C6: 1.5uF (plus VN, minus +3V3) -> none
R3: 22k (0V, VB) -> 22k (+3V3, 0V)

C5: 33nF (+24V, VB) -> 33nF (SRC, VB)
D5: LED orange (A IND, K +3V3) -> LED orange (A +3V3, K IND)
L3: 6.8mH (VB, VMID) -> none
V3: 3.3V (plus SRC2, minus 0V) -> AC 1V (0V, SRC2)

^^^^^^^^^^^^^^^^

*EXERCISE GOAL*:
In the entries above, find each line with "plus" and copy it.

*SOLVED PROBLEM*:
C6: 1.5uF (plus VN, minus +3V3) -> none
V3: 3.3V (plus SRC2, minus 0V) -> AC 1V (0V, SRC2)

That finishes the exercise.